Problem requirements:
Render the records from the line with "Describe the element" to the line with "Standing shorter between" as a Markdown table with the columns Row and Line, skipping blank lines.

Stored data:
◇ ◇ ◇ ◇ ◇

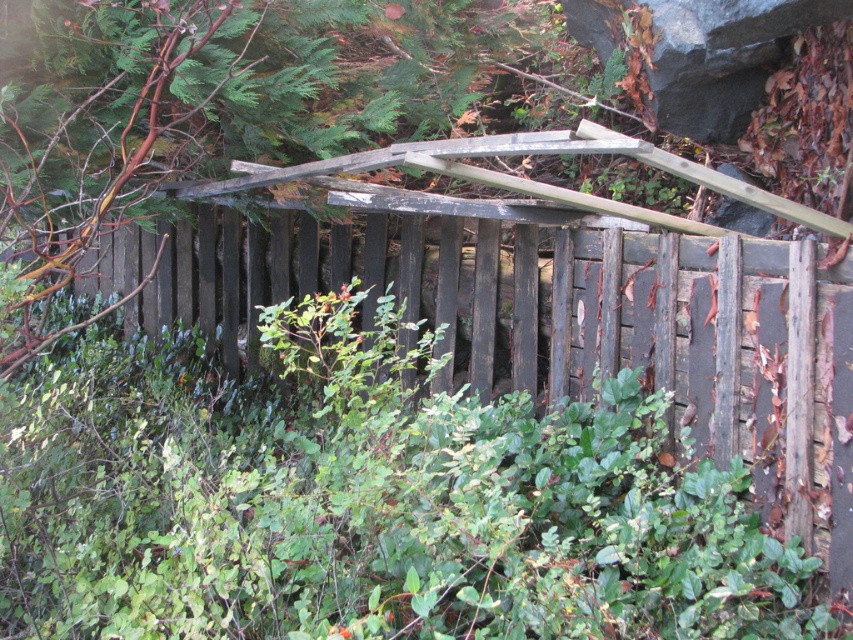
Question: Does weathered wood fence at center have a greater width compared to gray rock at upper right?

Choices:
 (A) no
 (B) yes

Answer: (B)

Question: Which point is closer to the camera?

Choices:
 (A) gray rock at upper right
 (B) weathered wood fence at center

Answer: (B)

Question: Is weathered wood fence at center wider than gray rock at upper right?

Choices:
 (A) no
 (B) yes

Answer: (B)

Question: Which point is closer to the camera taking this photo?

Choices:
 (A) (474, 243)
 (B) (788, 28)

Answer: (B)

Question: Does weathered wood fence at center appear on the left side of gray rock at upper right?

Choices:
 (A) no
 (B) yes

Answer: (B)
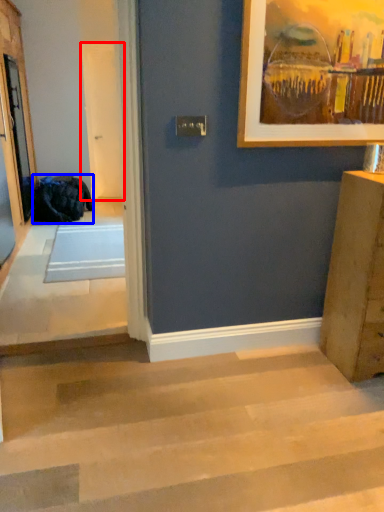
Question: Which point is further to the camera, screen door (highlighted by a red box) or laundry (highlighted by a blue box)?

Choices:
 (A) screen door
 (B) laundry

Answer: (A)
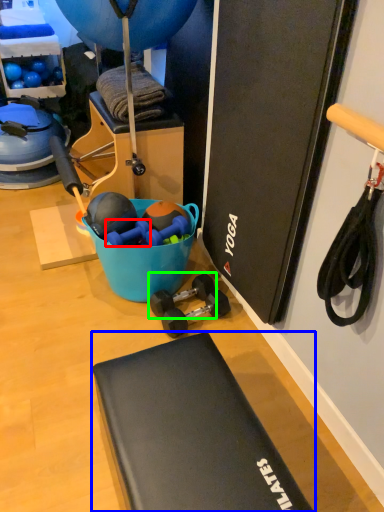
Question: Estimate the real-world distances between objects in this image. Which object is closer to dumbbell (highlighted by a red box), furniture (highlighted by a blue box) or dumbbell (highlighted by a green box)?

Choices:
 (A) furniture
 (B) dumbbell

Answer: (B)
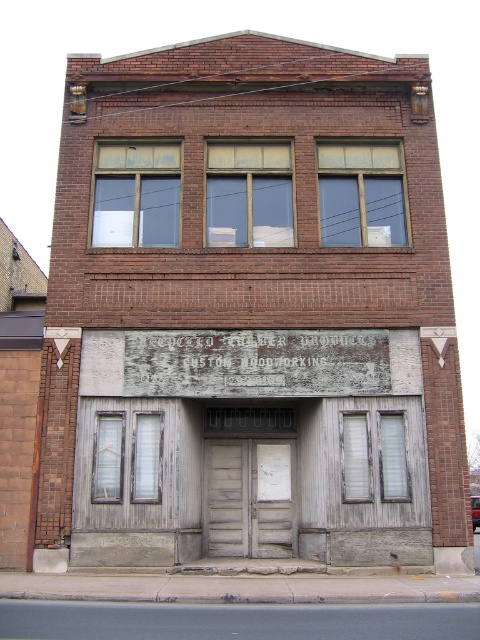
Question: Does matte glass window at center come behind greenish glass window at upper center?

Choices:
 (A) no
 (B) yes

Answer: (B)

Question: Does weathered wood door at center appear on the right side of greenish glass window at upper center?

Choices:
 (A) no
 (B) yes

Answer: (B)

Question: Which point is closer to the camera?

Choices:
 (A) (404, 202)
 (B) (399, 449)
 (C) (260, 540)

Answer: (B)

Question: Is weathered wood door at center positioned before greenish glass window at upper center?

Choices:
 (A) yes
 (B) no

Answer: (A)

Question: Which object is the farthest from the matte glass window at center?

Choices:
 (A) wooden at center
 (B) matte wooden window at center
 (C) greenish glass window at upper center
 (D) weathered wood door at center

Answer: (D)

Question: Which point appears farthest from the camera in this image?

Choices:
 (A) (362, 216)
 (B) (386, 444)
 (C) (245, 218)

Answer: (C)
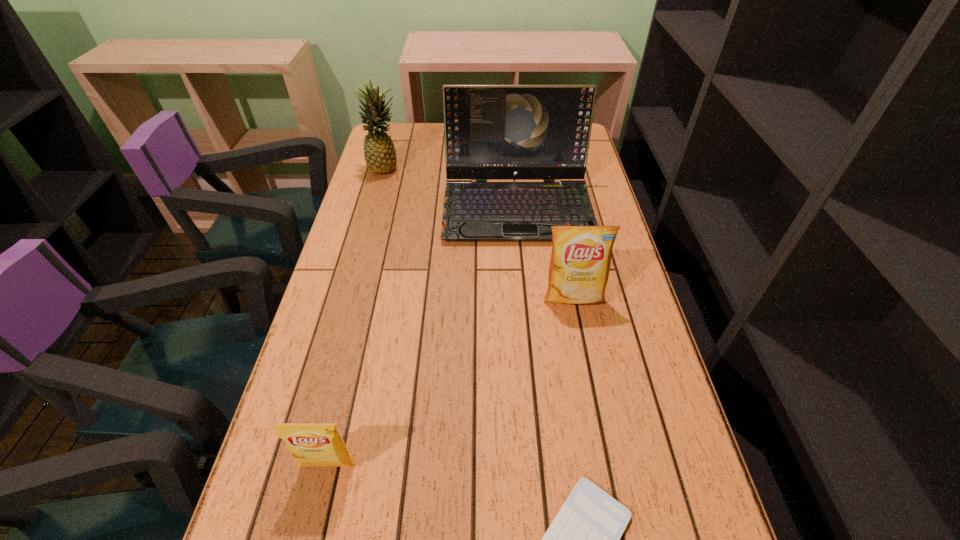
Identify the location of pineapple that is positioned at the left edge. (380, 156).

This screenshot has height=540, width=960. I want to click on crisp (potato chip) at the left edge, so click(x=312, y=444).

Where is `laptop computer at the right edge`? laptop computer at the right edge is located at coordinates (492, 132).

Identify the location of crisp (potato chip) located in the right edge section of the desktop. (579, 267).

This screenshot has width=960, height=540. Identify the location of free location at the far edge. pyautogui.click(x=427, y=140).

Identify the location of vacant space at the left edge of the desktop. (326, 500).

This screenshot has height=540, width=960. Find the location of `vacant space at the right edge of the desktop`. vacant space at the right edge of the desktop is located at coordinates (630, 295).

Where is `free space at the far left corner`? free space at the far left corner is located at coordinates (407, 144).

I want to click on free space that is in between the shorter crisp (potato chip) and the farther crisp (potato chip), so click(x=451, y=381).

The width and height of the screenshot is (960, 540). Find the location of `free space between the taller crisp (potato chip) and the shorter crisp (potato chip)`. free space between the taller crisp (potato chip) and the shorter crisp (potato chip) is located at coordinates (451, 381).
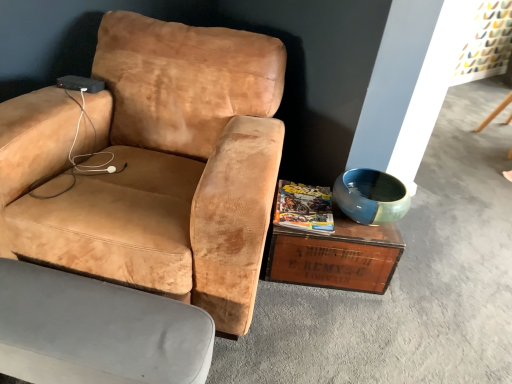
Question: Is velvet beige armchair at lower left, the 1th chair in the bottom-to-top sequence, further to camera compared to matte yellow magazine at center?

Choices:
 (A) no
 (B) yes

Answer: (A)

Question: Can you confirm if velvet beige armchair at lower left, the 1th chair in the bottom-to-top sequence, is wider than matte yellow magazine at center?

Choices:
 (A) yes
 (B) no

Answer: (B)

Question: Does velvet beige armchair at lower left, the 1th chair in the bottom-to-top sequence, have a lesser height compared to matte yellow magazine at center?

Choices:
 (A) yes
 (B) no

Answer: (B)

Question: Does velvet beige armchair at lower left, the 2th chair when ordered from top to bottom, have a larger size compared to matte yellow magazine at center?

Choices:
 (A) no
 (B) yes

Answer: (B)

Question: Does velvet beige armchair at lower left, the 1th chair in the bottom-to-top sequence, appear on the right side of matte yellow magazine at center?

Choices:
 (A) yes
 (B) no

Answer: (B)

Question: Considering the positions of blue glossy bowl at right and velvet beige armchair at lower left, the 2th chair when ordered from top to bottom, in the image, is blue glossy bowl at right taller or shorter than velvet beige armchair at lower left, the 2th chair when ordered from top to bottom,?

Choices:
 (A) tall
 (B) short

Answer: (B)

Question: In the image, is blue glossy bowl at right positioned in front of or behind velvet beige armchair at lower left, the 1th chair in the bottom-to-top sequence?

Choices:
 (A) behind
 (B) front

Answer: (A)

Question: Based on their positions, is blue glossy bowl at right located to the left or right of velvet beige armchair at lower left, the 1th chair in the bottom-to-top sequence?

Choices:
 (A) left
 (B) right

Answer: (B)

Question: Considering the positions of blue glossy bowl at right and velvet beige armchair at lower left, the 2th chair when ordered from top to bottom, in the image, is blue glossy bowl at right bigger or smaller than velvet beige armchair at lower left, the 2th chair when ordered from top to bottom,?

Choices:
 (A) big
 (B) small

Answer: (B)

Question: Relative to wooden crate at lower right, is suede tan chair at center, the second chair from the bottom, in front or behind?

Choices:
 (A) behind
 (B) front

Answer: (B)

Question: Do you think suede tan chair at center, the 1th chair from the top, is within wooden crate at lower right, or outside of it?

Choices:
 (A) inside
 (B) outside

Answer: (B)

Question: Visually, is suede tan chair at center, the 1th chair from the top, positioned to the left or to the right of wooden crate at lower right?

Choices:
 (A) left
 (B) right

Answer: (A)

Question: Is suede tan chair at center, the second chair from the bottom, taller or shorter than wooden crate at lower right?

Choices:
 (A) tall
 (B) short

Answer: (A)

Question: Considering the positions of wooden crate at lower right and suede tan chair at center, the second chair from the bottom, in the image, is wooden crate at lower right bigger or smaller than suede tan chair at center, the second chair from the bottom,?

Choices:
 (A) big
 (B) small

Answer: (B)

Question: Is wooden crate at lower right taller or shorter than suede tan chair at center, the second chair from the bottom?

Choices:
 (A) short
 (B) tall

Answer: (A)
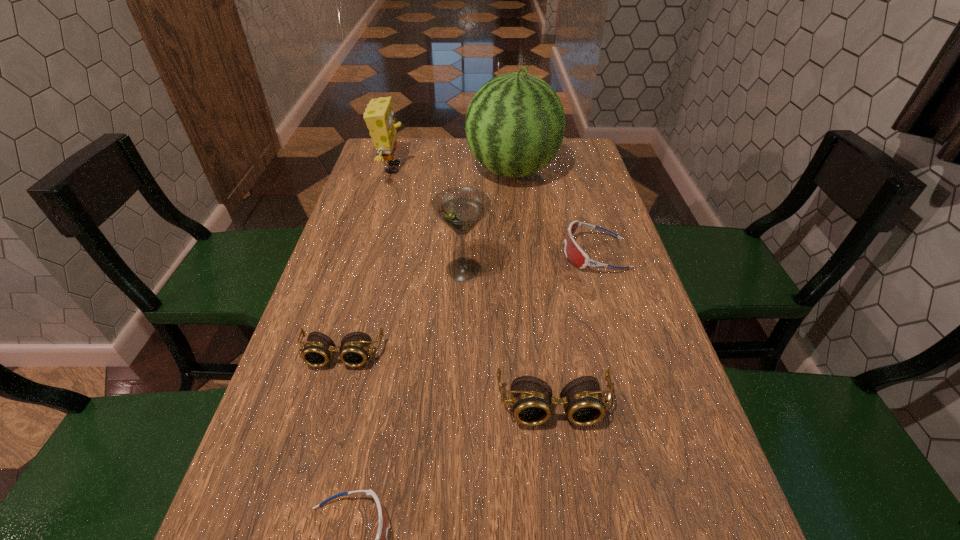
Locate an element on the screen. This screenshot has width=960, height=540. watermelon is located at coordinates (515, 124).

The height and width of the screenshot is (540, 960). Find the location of `the tallest object`. the tallest object is located at coordinates (515, 124).

The width and height of the screenshot is (960, 540). In order to click on martini in this screenshot , I will do `click(461, 208)`.

Identify the location of sponge. This screenshot has width=960, height=540. (379, 117).

Locate an element on the screen. The height and width of the screenshot is (540, 960). the third farthest goggles is located at coordinates (531, 398).

Locate an element on the screen. the tallest goggles is located at coordinates (531, 398).

Locate an element on the screen. This screenshot has width=960, height=540. the farther red goggles is located at coordinates (573, 252).

Locate an element on the screen. the bigger red goggles is located at coordinates tap(573, 252).

Identify the location of the left brown goggles. This screenshot has height=540, width=960. (355, 348).

Locate an element on the screen. The image size is (960, 540). the smaller brown goggles is located at coordinates (355, 348).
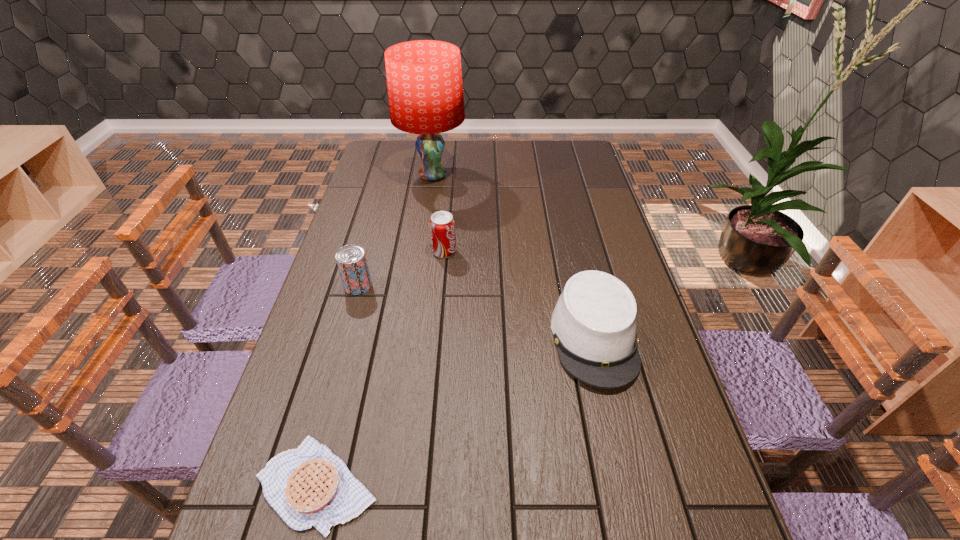
Where is `vacant space at the far right corner of the desktop`? vacant space at the far right corner of the desktop is located at coordinates (549, 146).

You are a GUI agent. You are given a task and a screenshot of the screen. Output one action in this format:
    pyautogui.click(x=<x>, y=<y>)
    Task: Click on the free area in between the farthest object and the beer can
    This screenshot has width=960, height=540.
    Given the screenshot: What is the action you would take?
    pyautogui.click(x=396, y=231)

This screenshot has width=960, height=540. Find the location of `vacant area between the beer can and the pie`. vacant area between the beer can and the pie is located at coordinates (338, 385).

This screenshot has width=960, height=540. Find the location of `free space between the pie and the beer can`. free space between the pie and the beer can is located at coordinates (338, 385).

Find the location of a particular element. free space between the beer can and the lampshade is located at coordinates (396, 231).

The width and height of the screenshot is (960, 540). In order to click on vacant space that's between the shortest object and the hat in this screenshot , I will do `click(456, 411)`.

The width and height of the screenshot is (960, 540). Find the location of `empty space that is in between the shortest object and the beer can`. empty space that is in between the shortest object and the beer can is located at coordinates (338, 385).

The width and height of the screenshot is (960, 540). Identify the location of free space between the beer can and the soda can. (401, 269).

The height and width of the screenshot is (540, 960). I want to click on unoccupied position between the nearest object and the rightmost object, so click(456, 411).

Identify the location of object that is the third closest to the second farthest object. (594, 326).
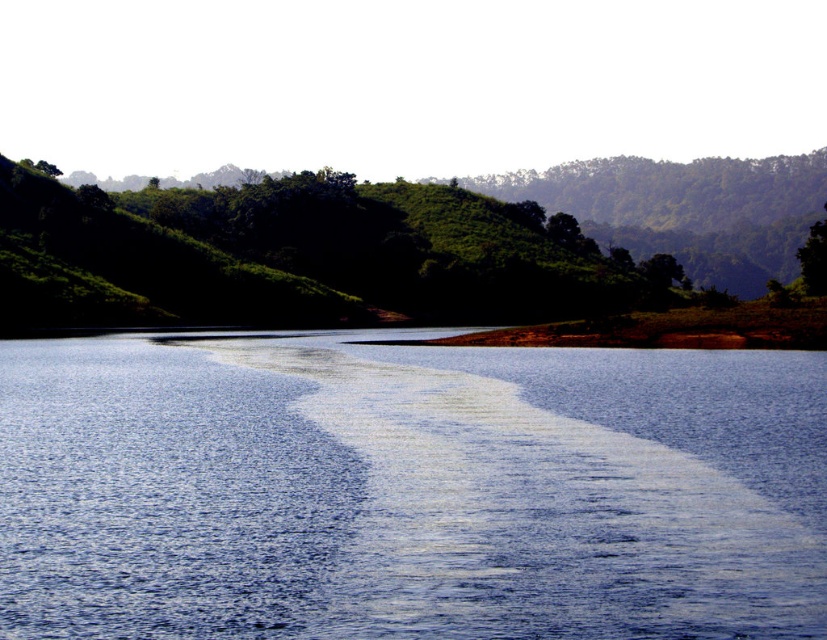
Is point (498, 620) positioned behind point (653, 257)?

That is False.

Who is taller, blue smooth water at center or green leafy tree at upper right?

green leafy tree at upper right is taller.

Identify the location of blue smooth water at center. (407, 488).

Locate an element on the screen. Image resolution: width=827 pixels, height=640 pixels. blue smooth water at center is located at coordinates (407, 488).

Between blue smooth water at center and green leafy hillside at upper center, which one is positioned lower?

Positioned lower is blue smooth water at center.

Between point (241, 456) and point (792, 168), which one is positioned behind?

The point (792, 168) is more distant.

Describe the element at coordinates (407, 488) in the screenshot. I see `blue smooth water at center` at that location.

Locate an element on the screen. blue smooth water at center is located at coordinates (407, 488).

Which of these two, green leafy hillside at upper center or green leafy tree at upper right, stands shorter?

Standing shorter between the two is green leafy tree at upper right.

Image resolution: width=827 pixels, height=640 pixels. What are the coordinates of `green leafy hillside at upper center` in the screenshot? It's located at (686, 209).

Measure the distance between point (696,232) and camera.

Point (696,232) and camera are 2047.23 feet apart.

Image resolution: width=827 pixels, height=640 pixels. Find the location of `green leafy hillside at upper center`. green leafy hillside at upper center is located at coordinates (686, 209).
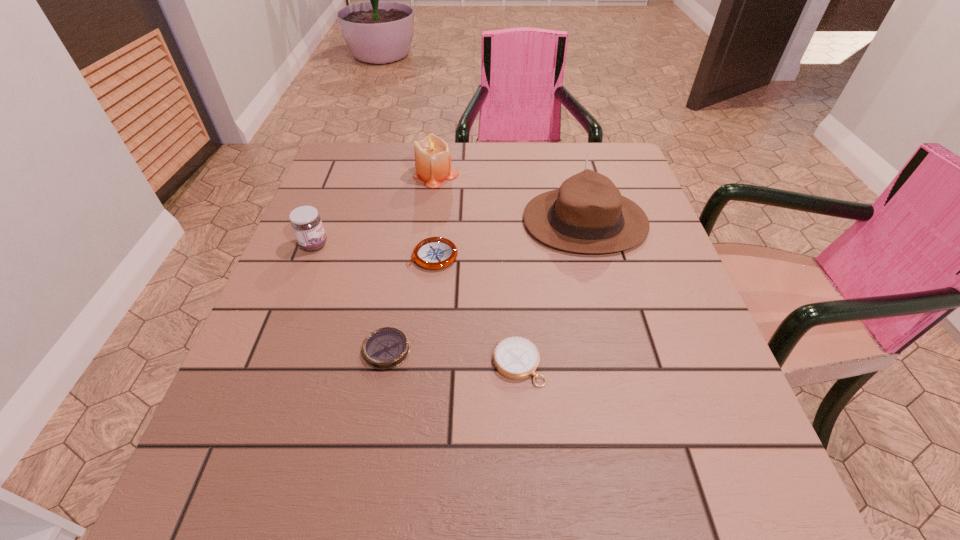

◇ ◇ ◇ ◇ ◇

Output below:
| Row | Line |
|---|---|
| 1 | Describe the element at coordinates (407, 488) in the screenshot. I see `blue smooth water at center` at that location. |
| 2 | Locate an element on the screen. blue smooth water at center is located at coordinates (407, 488). |
| 3 | Which of these two, green leafy hillside at upper center or green leafy tree at upper right, stands shorter? |
| 4 | Standing shorter between the two is green leafy tree at upper right. |